++++ Exercise inputs ++++

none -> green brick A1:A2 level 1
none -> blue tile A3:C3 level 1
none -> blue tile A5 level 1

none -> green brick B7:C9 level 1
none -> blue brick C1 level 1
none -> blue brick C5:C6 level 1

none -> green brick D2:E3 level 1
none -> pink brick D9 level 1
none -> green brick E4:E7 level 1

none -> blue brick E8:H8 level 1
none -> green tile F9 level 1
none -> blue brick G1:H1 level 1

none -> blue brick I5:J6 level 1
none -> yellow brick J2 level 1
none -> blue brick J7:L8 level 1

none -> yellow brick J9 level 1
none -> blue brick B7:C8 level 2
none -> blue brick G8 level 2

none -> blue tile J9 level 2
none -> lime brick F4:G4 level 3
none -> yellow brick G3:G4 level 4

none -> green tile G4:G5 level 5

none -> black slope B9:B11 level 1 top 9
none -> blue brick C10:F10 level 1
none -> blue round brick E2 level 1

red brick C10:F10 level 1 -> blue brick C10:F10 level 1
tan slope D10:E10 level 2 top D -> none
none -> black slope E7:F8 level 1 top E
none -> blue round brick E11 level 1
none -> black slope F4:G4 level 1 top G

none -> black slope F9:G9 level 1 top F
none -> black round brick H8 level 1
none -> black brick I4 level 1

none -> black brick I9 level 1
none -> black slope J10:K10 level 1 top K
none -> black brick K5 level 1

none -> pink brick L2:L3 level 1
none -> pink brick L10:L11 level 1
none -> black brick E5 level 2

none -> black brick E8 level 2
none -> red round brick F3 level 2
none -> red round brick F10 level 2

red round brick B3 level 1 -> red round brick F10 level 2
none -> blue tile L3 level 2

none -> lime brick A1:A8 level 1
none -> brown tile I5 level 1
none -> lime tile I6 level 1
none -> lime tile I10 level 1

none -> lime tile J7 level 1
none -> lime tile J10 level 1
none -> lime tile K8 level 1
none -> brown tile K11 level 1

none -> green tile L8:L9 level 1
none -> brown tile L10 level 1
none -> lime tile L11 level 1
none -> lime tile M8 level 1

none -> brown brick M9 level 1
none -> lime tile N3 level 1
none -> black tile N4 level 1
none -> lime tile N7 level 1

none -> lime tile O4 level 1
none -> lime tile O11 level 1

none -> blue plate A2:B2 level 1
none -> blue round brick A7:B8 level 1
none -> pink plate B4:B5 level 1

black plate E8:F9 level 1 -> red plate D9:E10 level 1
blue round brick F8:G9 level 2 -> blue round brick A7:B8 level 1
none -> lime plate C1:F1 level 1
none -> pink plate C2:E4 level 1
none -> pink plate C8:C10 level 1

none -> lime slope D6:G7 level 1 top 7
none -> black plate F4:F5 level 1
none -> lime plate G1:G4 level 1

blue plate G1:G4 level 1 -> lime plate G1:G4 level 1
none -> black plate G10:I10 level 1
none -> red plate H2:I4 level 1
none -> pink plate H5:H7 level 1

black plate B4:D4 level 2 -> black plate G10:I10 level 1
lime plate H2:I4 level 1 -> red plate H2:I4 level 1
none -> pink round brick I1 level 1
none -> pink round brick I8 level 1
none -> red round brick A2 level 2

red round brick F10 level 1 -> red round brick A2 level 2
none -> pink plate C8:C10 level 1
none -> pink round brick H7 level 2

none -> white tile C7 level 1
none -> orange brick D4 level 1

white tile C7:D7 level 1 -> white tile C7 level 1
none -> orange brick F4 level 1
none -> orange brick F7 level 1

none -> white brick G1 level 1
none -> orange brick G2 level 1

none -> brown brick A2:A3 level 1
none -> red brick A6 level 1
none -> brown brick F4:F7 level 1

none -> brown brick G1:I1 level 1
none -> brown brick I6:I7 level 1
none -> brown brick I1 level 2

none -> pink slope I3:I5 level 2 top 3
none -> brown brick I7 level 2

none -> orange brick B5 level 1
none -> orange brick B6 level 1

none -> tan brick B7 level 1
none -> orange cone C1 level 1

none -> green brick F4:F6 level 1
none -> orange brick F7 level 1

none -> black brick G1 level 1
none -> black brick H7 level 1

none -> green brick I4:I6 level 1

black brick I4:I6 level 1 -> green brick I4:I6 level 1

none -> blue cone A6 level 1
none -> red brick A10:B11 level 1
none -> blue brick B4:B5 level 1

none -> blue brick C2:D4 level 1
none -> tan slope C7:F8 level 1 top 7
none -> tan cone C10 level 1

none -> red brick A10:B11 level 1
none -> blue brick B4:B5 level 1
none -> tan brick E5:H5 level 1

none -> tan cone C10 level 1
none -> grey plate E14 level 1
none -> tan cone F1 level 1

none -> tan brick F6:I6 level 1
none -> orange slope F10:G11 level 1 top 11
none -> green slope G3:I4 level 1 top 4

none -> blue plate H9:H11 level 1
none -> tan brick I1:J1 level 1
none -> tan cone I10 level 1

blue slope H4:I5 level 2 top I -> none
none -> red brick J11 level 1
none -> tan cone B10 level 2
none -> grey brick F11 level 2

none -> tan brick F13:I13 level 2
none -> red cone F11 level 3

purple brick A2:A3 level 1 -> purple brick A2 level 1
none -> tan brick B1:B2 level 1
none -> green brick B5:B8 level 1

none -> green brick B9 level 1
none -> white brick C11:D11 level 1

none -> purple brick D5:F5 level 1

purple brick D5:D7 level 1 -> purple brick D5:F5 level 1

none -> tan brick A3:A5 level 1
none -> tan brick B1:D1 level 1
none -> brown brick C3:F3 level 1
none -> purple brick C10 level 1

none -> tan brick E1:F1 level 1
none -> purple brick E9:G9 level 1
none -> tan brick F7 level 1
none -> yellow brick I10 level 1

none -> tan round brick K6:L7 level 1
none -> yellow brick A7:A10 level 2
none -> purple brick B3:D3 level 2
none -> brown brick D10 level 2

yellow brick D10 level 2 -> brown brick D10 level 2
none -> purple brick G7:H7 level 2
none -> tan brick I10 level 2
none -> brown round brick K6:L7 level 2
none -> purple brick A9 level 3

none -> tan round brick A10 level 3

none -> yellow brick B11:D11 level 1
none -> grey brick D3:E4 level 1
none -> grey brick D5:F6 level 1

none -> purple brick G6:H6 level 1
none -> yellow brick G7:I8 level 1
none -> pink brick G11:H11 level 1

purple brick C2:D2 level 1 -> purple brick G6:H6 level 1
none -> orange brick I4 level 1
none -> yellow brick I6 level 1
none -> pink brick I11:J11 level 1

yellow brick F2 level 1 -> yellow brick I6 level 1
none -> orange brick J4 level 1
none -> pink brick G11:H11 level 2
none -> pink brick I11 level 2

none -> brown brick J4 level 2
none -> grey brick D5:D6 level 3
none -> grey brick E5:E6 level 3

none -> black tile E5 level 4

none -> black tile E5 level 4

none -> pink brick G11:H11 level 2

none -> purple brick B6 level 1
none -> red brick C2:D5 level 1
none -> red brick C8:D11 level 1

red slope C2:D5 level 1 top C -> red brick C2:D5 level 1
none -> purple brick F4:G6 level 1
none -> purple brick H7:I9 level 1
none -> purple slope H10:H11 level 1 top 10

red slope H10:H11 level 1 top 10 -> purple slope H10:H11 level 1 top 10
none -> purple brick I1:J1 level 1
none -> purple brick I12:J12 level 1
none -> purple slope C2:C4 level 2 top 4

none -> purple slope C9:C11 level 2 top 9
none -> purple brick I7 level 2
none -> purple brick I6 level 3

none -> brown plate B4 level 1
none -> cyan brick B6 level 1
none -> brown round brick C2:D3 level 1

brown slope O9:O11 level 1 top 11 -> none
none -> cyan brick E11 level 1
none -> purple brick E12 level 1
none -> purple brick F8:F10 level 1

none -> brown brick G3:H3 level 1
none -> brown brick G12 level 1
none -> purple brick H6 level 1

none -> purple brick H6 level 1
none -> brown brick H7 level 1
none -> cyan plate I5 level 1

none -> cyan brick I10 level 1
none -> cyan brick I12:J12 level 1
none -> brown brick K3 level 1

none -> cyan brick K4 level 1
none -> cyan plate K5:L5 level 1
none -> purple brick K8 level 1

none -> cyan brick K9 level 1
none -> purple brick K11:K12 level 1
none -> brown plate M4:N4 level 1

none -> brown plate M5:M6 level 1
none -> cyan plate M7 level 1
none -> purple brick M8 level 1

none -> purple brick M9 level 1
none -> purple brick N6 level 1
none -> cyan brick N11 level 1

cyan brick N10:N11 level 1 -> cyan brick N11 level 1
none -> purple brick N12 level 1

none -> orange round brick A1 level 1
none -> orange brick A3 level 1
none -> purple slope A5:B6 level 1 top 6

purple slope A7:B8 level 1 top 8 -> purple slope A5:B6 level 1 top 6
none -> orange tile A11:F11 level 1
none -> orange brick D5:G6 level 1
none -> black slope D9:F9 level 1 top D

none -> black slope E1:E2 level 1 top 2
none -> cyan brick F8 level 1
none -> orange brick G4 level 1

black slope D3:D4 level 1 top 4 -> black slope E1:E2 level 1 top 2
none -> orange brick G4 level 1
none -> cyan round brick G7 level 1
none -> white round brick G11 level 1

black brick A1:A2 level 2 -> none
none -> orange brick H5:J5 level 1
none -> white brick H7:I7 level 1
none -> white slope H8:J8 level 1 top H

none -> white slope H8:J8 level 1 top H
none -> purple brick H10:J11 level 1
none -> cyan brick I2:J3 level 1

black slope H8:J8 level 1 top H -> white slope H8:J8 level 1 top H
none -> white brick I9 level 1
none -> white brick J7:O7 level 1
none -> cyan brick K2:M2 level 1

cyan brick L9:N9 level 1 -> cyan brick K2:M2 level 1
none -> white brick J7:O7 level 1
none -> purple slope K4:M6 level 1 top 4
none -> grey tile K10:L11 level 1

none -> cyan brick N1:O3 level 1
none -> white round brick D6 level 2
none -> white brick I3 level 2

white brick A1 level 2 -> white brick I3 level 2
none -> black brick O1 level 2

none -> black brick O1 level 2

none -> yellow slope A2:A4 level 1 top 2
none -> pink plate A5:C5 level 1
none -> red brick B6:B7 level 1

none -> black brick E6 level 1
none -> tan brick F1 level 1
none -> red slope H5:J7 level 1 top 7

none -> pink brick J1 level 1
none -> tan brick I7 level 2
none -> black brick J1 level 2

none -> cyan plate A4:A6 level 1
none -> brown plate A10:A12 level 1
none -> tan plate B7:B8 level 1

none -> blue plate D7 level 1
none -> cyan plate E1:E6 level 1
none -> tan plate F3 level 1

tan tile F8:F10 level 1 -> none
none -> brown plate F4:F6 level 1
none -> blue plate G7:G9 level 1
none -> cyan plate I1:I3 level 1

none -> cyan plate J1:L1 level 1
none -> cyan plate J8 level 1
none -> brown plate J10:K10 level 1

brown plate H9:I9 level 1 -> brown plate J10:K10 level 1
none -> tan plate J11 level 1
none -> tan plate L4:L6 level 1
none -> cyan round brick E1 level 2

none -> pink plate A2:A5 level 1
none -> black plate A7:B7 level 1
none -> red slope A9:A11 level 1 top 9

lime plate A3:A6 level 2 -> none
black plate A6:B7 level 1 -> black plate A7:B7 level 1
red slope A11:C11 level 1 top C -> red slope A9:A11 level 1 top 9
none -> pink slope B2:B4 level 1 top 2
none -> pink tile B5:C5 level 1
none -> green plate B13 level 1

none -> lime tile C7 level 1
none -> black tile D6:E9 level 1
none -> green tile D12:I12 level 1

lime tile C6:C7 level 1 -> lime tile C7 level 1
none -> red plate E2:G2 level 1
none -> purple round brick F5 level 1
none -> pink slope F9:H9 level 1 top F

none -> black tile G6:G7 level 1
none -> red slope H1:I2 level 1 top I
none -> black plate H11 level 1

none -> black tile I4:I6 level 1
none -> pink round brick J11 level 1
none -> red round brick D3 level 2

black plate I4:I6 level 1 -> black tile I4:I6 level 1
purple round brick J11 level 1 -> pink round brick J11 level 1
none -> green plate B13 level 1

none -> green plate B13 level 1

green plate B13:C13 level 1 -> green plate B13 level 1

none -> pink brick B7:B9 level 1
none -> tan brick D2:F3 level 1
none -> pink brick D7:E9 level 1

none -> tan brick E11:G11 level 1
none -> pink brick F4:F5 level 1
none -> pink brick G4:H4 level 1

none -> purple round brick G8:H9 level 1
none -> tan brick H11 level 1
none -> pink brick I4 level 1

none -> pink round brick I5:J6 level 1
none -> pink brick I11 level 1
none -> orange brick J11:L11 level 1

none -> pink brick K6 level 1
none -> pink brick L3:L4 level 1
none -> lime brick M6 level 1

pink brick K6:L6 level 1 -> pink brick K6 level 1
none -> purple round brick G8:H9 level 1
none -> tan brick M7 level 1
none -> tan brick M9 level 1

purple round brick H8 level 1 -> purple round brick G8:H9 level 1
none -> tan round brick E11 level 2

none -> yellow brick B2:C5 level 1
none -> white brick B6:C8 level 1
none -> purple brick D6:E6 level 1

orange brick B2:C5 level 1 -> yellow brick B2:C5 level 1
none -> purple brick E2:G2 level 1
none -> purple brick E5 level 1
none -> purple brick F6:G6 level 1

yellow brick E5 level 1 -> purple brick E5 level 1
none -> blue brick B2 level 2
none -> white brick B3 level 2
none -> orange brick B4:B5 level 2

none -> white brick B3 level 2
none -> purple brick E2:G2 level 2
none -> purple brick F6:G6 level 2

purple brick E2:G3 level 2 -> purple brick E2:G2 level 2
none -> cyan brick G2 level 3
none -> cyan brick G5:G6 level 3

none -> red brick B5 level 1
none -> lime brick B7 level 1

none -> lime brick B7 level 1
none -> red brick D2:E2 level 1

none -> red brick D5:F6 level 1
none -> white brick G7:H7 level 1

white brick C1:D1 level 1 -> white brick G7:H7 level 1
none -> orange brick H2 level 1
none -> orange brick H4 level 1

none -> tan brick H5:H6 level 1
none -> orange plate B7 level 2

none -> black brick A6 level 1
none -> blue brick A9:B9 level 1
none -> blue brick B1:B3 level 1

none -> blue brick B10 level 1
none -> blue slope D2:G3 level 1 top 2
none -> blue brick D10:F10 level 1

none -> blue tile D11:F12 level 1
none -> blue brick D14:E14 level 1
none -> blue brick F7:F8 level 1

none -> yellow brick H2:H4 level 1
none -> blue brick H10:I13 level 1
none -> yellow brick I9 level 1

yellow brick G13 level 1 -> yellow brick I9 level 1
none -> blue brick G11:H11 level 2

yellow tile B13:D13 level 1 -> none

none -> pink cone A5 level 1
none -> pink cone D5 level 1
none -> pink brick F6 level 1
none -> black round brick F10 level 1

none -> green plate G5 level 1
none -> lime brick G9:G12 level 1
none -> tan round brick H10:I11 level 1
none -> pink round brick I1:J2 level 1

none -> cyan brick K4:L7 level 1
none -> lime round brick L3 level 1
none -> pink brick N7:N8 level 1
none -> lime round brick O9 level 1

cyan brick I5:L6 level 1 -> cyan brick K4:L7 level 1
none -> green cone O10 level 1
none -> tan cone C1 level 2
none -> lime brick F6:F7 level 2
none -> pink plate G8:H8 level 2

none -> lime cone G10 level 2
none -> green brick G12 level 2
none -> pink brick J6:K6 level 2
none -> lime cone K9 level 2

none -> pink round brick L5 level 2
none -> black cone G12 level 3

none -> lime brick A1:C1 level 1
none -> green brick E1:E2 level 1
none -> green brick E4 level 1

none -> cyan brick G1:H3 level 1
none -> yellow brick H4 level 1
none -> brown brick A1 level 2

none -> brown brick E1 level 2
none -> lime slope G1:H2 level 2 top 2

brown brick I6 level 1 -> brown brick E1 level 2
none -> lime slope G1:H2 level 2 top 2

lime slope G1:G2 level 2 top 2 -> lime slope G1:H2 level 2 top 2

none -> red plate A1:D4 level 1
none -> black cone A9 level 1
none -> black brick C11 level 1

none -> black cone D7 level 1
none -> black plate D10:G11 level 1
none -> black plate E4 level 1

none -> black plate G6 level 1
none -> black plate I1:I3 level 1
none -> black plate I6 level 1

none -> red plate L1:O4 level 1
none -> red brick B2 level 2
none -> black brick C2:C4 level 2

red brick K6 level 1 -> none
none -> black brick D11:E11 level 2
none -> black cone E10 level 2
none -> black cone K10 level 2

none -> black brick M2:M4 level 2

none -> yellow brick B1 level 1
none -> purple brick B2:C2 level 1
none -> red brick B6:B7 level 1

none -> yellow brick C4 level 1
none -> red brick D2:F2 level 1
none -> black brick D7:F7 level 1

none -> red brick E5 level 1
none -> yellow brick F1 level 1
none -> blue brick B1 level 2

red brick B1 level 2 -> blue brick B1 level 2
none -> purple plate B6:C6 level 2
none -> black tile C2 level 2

++++

Could you set down, exactly as written, the lines above between the one holding "none -> red round brick F10 level 2" and the one holding "white tile C7:D7", inclusive, and nothing more?

• [Written reply]:
none -> red round brick F10 level 2

red round brick B3 level 1 -> red round brick F10 level 2
none -> blue tile L3 level 2

none -> lime brick A1:A8 level 1
none -> brown tile I5 level 1
none -> lime tile I6 level 1
none -> lime tile I10 level 1

none -> lime tile J7 level 1
none -> lime tile J10 level 1
none -> lime tile K8 level 1
none -> brown tile K11 level 1

none -> green tile L8:L9 level 1
none -> brown tile L10 level 1
none -> lime tile L11 level 1
none -> lime tile M8 level 1

none -> brown brick M9 level 1
none -> lime tile N3 level 1
none -> black tile N4 level 1
none -> lime tile N7 level 1

none -> lime tile O4 level 1
none -> lime tile O11 level 1

none -> blue plate A2:B2 level 1
none -> blue round brick A7:B8 level 1
none -> pink plate B4:B5 level 1

black plate E8:F9 level 1 -> red plate D9:E10 level 1
blue round brick F8:G9 level 2 -> blue round brick A7:B8 level 1
none -> lime plate C1:F1 level 1
none -> pink plate C2:E4 level 1
none -> pink plate C8:C10 level 1

none -> lime slope D6:G7 level 1 top 7
none -> black plate F4:F5 level 1
none -> lime plate G1:G4 level 1

blue plate G1:G4 level 1 -> lime plate G1:G4 level 1
none -> black plate G10:I10 level 1
none -> red plate H2:I4 level 1
none -> pink plate H5:H7 level 1

black plate B4:D4 level 2 -> black plate G10:I10 level 1
lime plate H2:I4 level 1 -> red plate H2:I4 level 1
none -> pink round brick I1 level 1
none -> pink round brick I8 level 1
none -> red round brick A2 level 2

red round brick F10 level 1 -> red round brick A2 level 2
none -> pink plate C8:C10 level 1
none -> pink round brick H7 level 2

none -> white tile C7 level 1
none -> orange brick D4 level 1

white tile C7:D7 level 1 -> white tile C7 level 1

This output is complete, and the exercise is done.